-- START --

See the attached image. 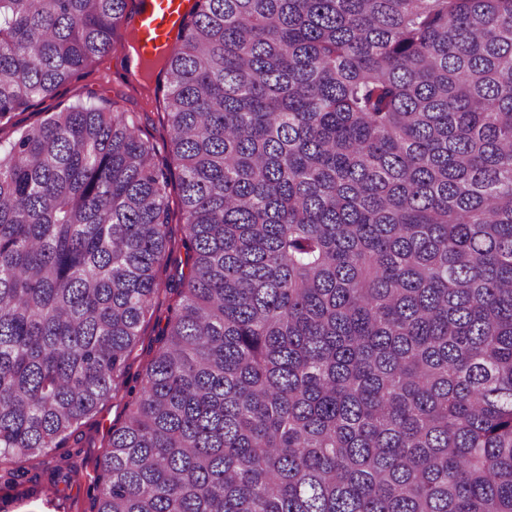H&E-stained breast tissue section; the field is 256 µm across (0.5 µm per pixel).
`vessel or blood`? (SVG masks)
Segmentation results:
<instances>
[{
	"label": "vessel or blood",
	"instance_id": "obj_1",
	"mask_svg": "<svg viewBox=\"0 0 512 512\" xmlns=\"http://www.w3.org/2000/svg\"><path fill=\"white\" fill-rule=\"evenodd\" d=\"M193 0H140L137 18L140 54L154 57L169 48L168 33L177 29Z\"/></svg>",
	"mask_w": 512,
	"mask_h": 512
}]
</instances>
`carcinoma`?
Returning <instances> with one entry per match:
<instances>
[{"instance_id":"obj_1","label":"carcinoma","mask_w":512,"mask_h":512,"mask_svg":"<svg viewBox=\"0 0 512 512\" xmlns=\"http://www.w3.org/2000/svg\"><path fill=\"white\" fill-rule=\"evenodd\" d=\"M132 18L0 0V120ZM162 73L168 162L114 104L0 143V478L163 285L96 512H512V0H196ZM164 286H161L159 293L154 299V316L145 323L142 329L140 344L129 360L127 376L129 378L128 386L134 385V380L144 370L147 361L152 356L154 350L157 349V335L161 326L168 315L169 308L175 303V295L166 292Z\"/></svg>"}]
</instances>
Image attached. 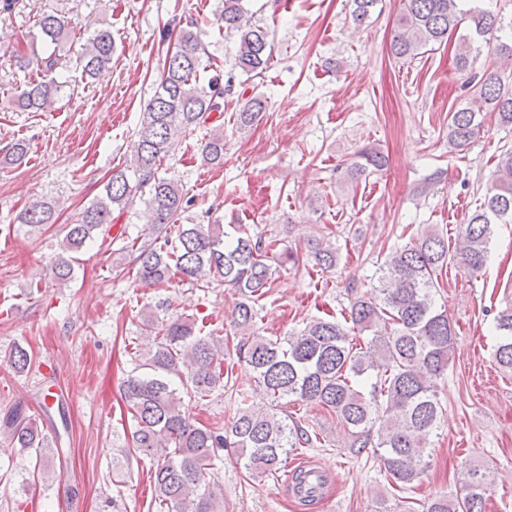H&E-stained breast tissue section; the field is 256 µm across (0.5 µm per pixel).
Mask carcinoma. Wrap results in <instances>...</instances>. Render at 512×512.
Segmentation results:
<instances>
[{
  "label": "carcinoma",
  "instance_id": "cac0c4a2",
  "mask_svg": "<svg viewBox=\"0 0 512 512\" xmlns=\"http://www.w3.org/2000/svg\"><path fill=\"white\" fill-rule=\"evenodd\" d=\"M248 0H224L220 20L224 40L233 44L232 69L257 77L271 56L269 32L247 19ZM380 0H352L353 21L364 24ZM44 43L38 58L37 78L29 80L16 99L22 111L45 112L52 106L62 82L57 68L68 41L71 22L44 13L37 22ZM457 35V69L466 75L469 93L448 113V151L462 152L477 138L486 115L512 127V87L498 70L477 73L474 64L485 44L490 54L512 59V16L492 11L483 0H402L390 52L400 59H415ZM176 39L179 48L165 54L155 94L146 104L136 140L122 166L112 169L95 200L74 223L66 225L51 270L56 281L68 284L73 266L68 255L79 252L130 212L144 223L174 225V235L160 245L136 249L135 278L146 287H159L177 278L183 283L215 282L240 295L232 318L239 331L235 348L222 336H203L197 321L176 315L160 318L158 309L141 310L144 330L155 333V347L135 353L137 374L121 385V397L131 415L134 453L157 458L151 472L155 512H219L222 496L212 475L218 451L232 448L244 468L272 473L294 448L313 446L311 432L288 415L280 402L315 404L334 411L348 428L350 448L359 454L374 448L387 480L401 492L429 467L432 437L437 435L444 408L436 382L448 370L455 330L446 307L436 300L438 274L456 262L473 273L487 263L493 226L512 221V149L499 155L483 201L466 222L457 225L454 243L448 233L432 225L418 237L392 249L376 271L371 290L354 298L343 320L313 318L295 333L262 336L257 332L258 302L273 287L278 269L304 263L298 250L263 233H251L241 224H182L183 214L195 206L173 179L160 174L161 161L172 139L192 134L203 126V161L224 163V125H210L213 113L223 114L224 98L233 93L235 75L204 62L205 45L198 21L164 26L163 40ZM110 27L97 28L87 39L79 59L82 74L93 78L112 60ZM265 101L249 99L236 116L244 129L264 112ZM388 159L380 151L363 148L347 166L351 179L380 171ZM22 223H55L54 209L36 200L26 207ZM308 259L321 272L336 268L338 249L323 239L308 242ZM494 359L512 373V304L498 312ZM372 333L366 343L355 334ZM234 354L254 373V381L270 402L257 407L248 391H234L238 416L230 429L198 426L180 408L181 395H204L222 385L224 360ZM9 362L17 373L29 370L31 357L22 347ZM27 450L40 464L52 452L47 439L25 409L14 406L0 417V438ZM328 482L320 474L294 469L292 490L302 503L322 496ZM488 487L477 471L469 473L462 489L439 496L423 512H485Z\"/></svg>",
  "mask_w": 512,
  "mask_h": 512
}]
</instances>
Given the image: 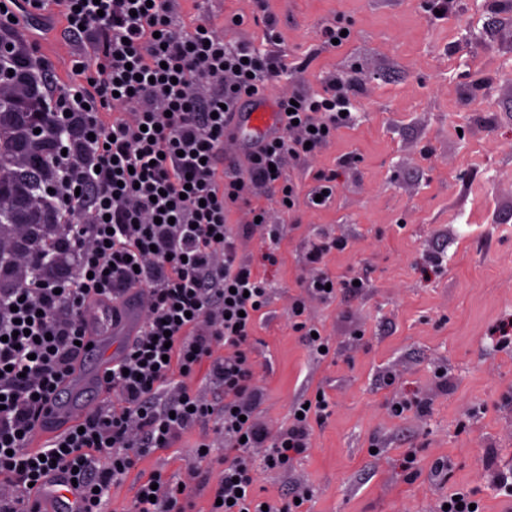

-- END --

* What needs to be done
Count the lines in the material above where the string "label" appears, then state only that count.

* Answer below
3